• **What you are asked to do**
Retype each record exactly; no pictures.

• **Revision comparison data**
········
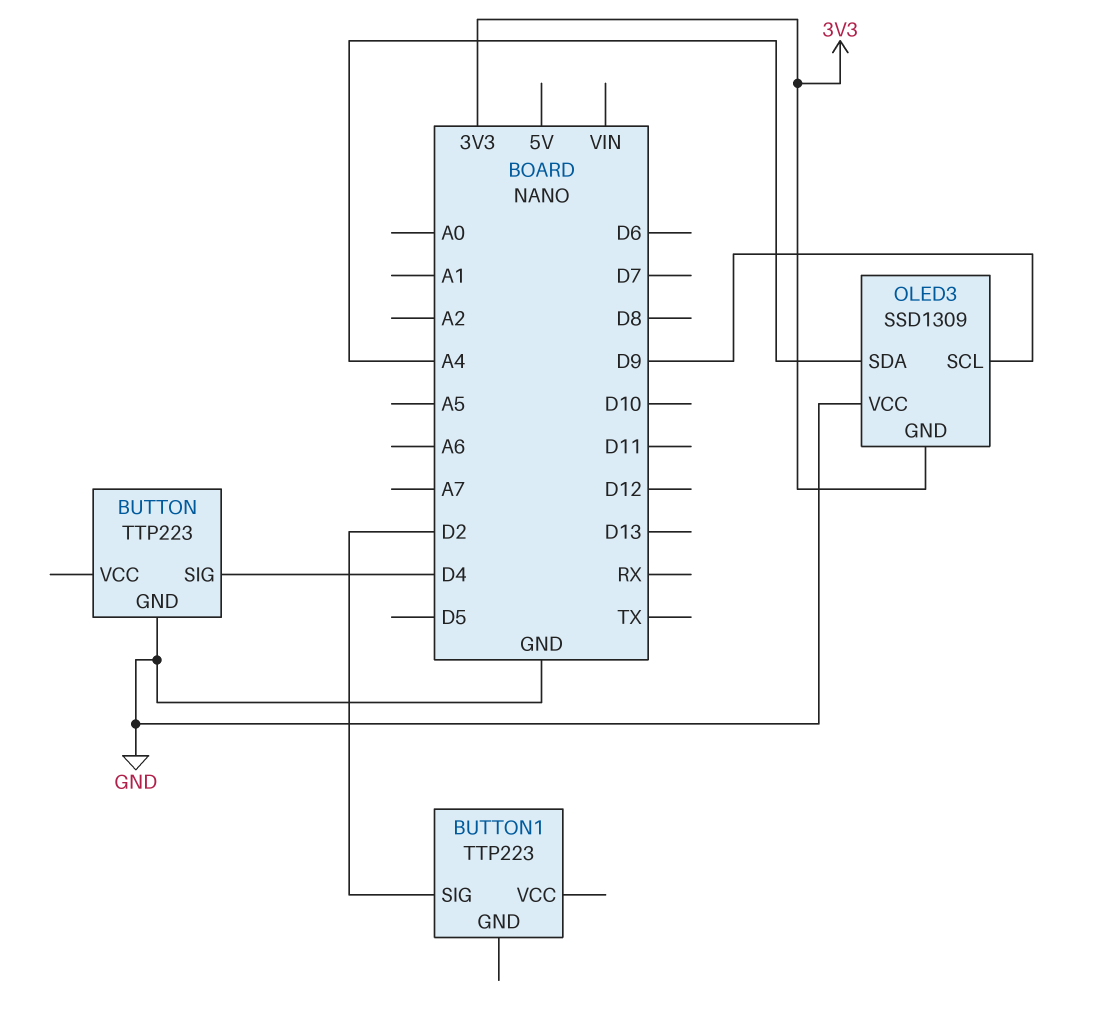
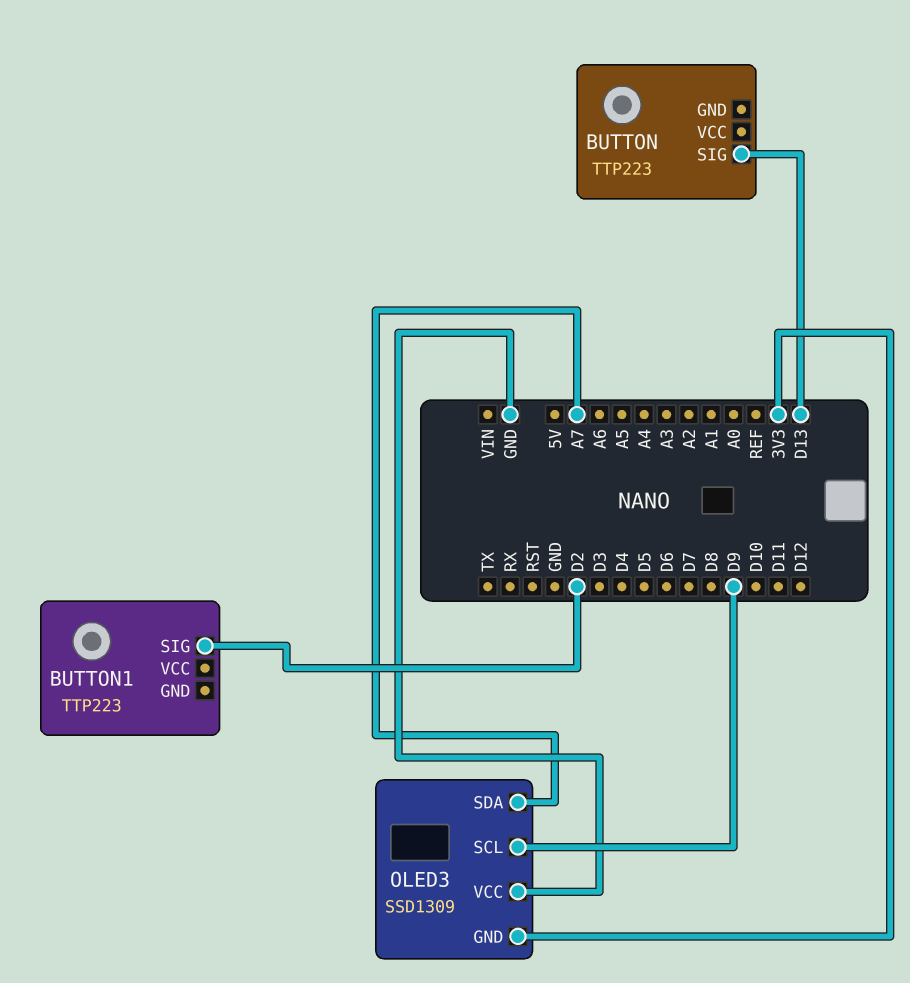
BUTTON pin GND: GND -> none
BUTTON pin SIG: D4 -> D13
OLED3 pin SDA: A4 -> A7

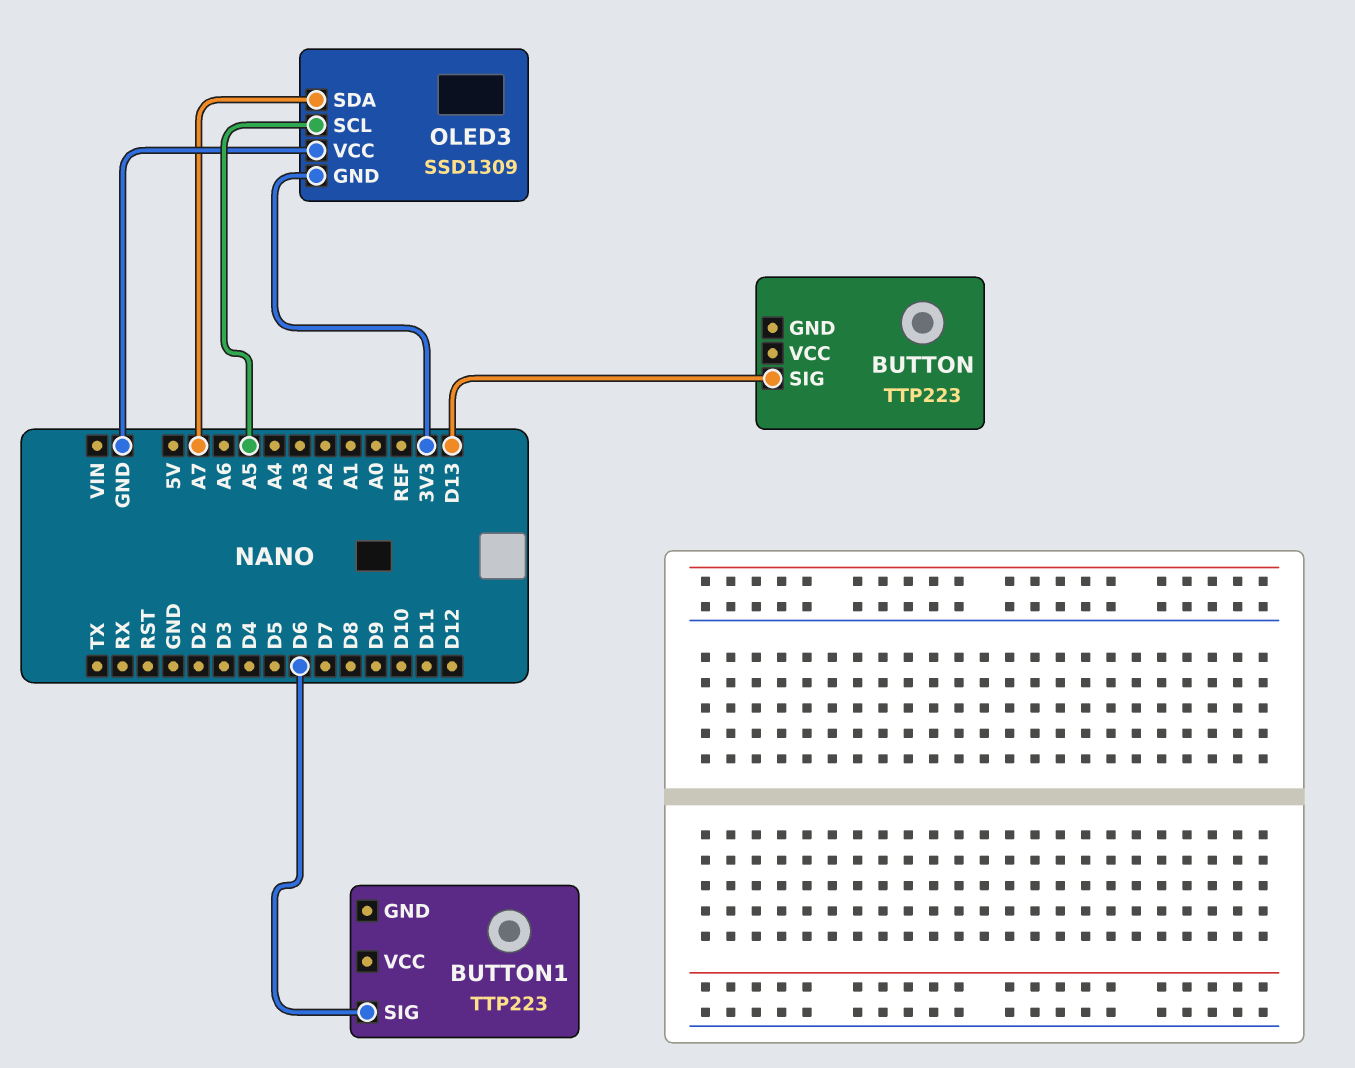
BUTTON1 pin SIG: D2 -> D6
OLED3 pin SCL: D9 -> A5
········
• **Written solution**
BUTTON pin GND: GND -> none
BUTTON pin SIG: D4 -> D13
OLED3 pin SDA: A4 -> A7

BUTTON1 pin SIG: D2 -> D6
OLED3 pin SCL: D9 -> A5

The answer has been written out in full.